• EXERCISE:
Write out word for word each line from the one containing "brown triangle: rotated 24 degrees clockwise" through the close of the listing, including both ends. Pictures do not belong in the copy.

• EXTRACTED RECORDS:
____________
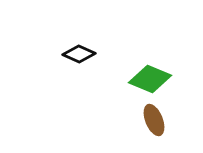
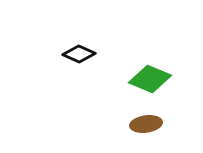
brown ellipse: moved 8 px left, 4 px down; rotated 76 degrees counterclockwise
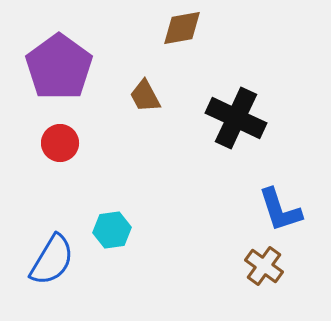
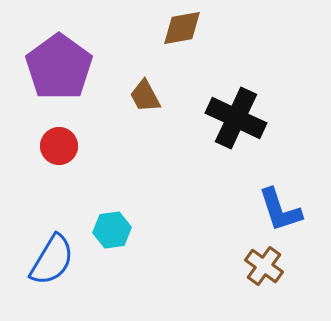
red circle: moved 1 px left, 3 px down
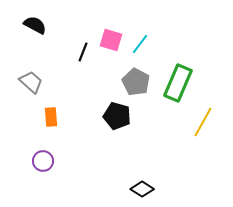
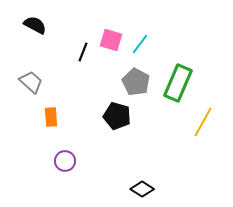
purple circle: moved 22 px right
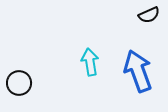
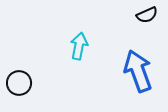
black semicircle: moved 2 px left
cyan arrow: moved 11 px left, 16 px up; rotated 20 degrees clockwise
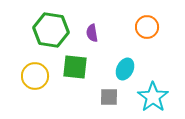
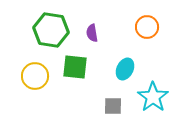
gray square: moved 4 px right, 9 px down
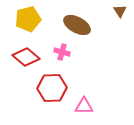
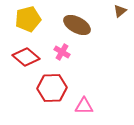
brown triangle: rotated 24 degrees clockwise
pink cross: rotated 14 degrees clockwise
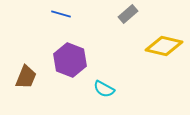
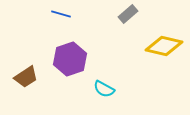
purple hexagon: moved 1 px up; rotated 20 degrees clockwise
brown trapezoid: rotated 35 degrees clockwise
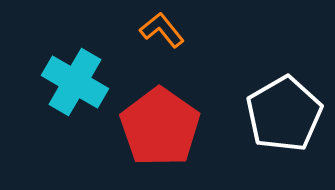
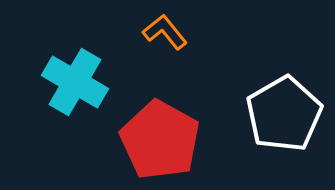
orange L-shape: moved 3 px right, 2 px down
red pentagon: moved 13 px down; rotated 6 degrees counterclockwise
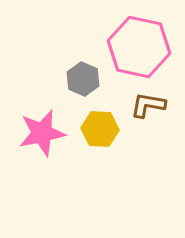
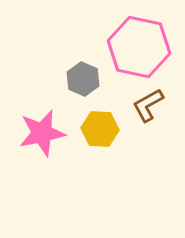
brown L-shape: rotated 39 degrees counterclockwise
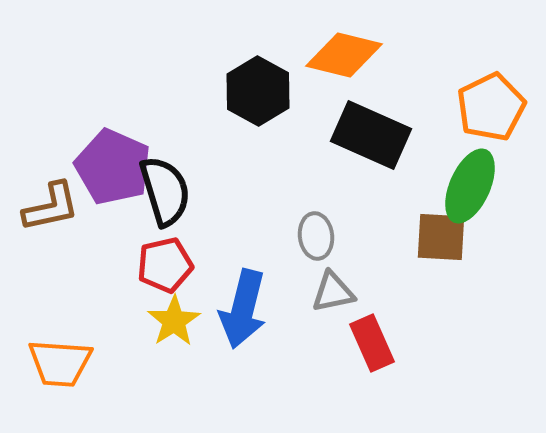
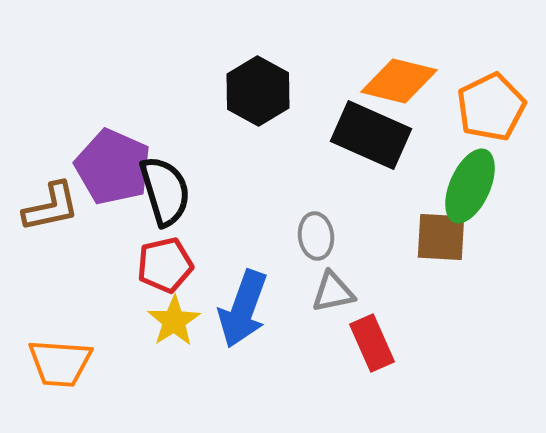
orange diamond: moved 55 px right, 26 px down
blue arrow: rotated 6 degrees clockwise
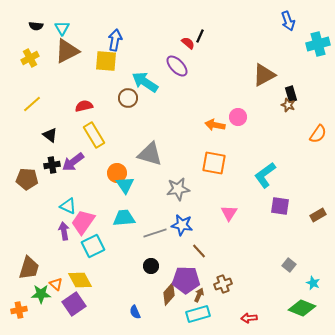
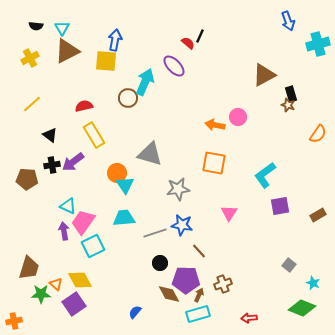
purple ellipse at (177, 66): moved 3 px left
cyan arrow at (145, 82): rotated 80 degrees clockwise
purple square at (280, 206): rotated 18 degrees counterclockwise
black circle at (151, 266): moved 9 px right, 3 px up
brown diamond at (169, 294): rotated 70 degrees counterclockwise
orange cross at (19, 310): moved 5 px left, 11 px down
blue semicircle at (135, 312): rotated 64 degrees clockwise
____________
• SOLVED EXERCISE:
brown triangle: rotated 24 degrees clockwise
pink cross: rotated 14 degrees clockwise
purple hexagon: moved 1 px up; rotated 20 degrees clockwise
brown trapezoid: rotated 35 degrees clockwise
orange L-shape: moved 3 px right, 2 px down
red pentagon: moved 13 px down; rotated 6 degrees counterclockwise
brown L-shape: rotated 39 degrees counterclockwise
orange diamond: moved 55 px right, 26 px down
blue arrow: rotated 6 degrees clockwise
purple ellipse at (177, 66): moved 3 px left
cyan arrow at (145, 82): rotated 80 degrees clockwise
purple square at (280, 206): rotated 18 degrees counterclockwise
black circle at (151, 266): moved 9 px right, 3 px up
brown diamond at (169, 294): rotated 70 degrees counterclockwise
orange cross at (19, 310): moved 5 px left, 11 px down
blue semicircle at (135, 312): rotated 64 degrees clockwise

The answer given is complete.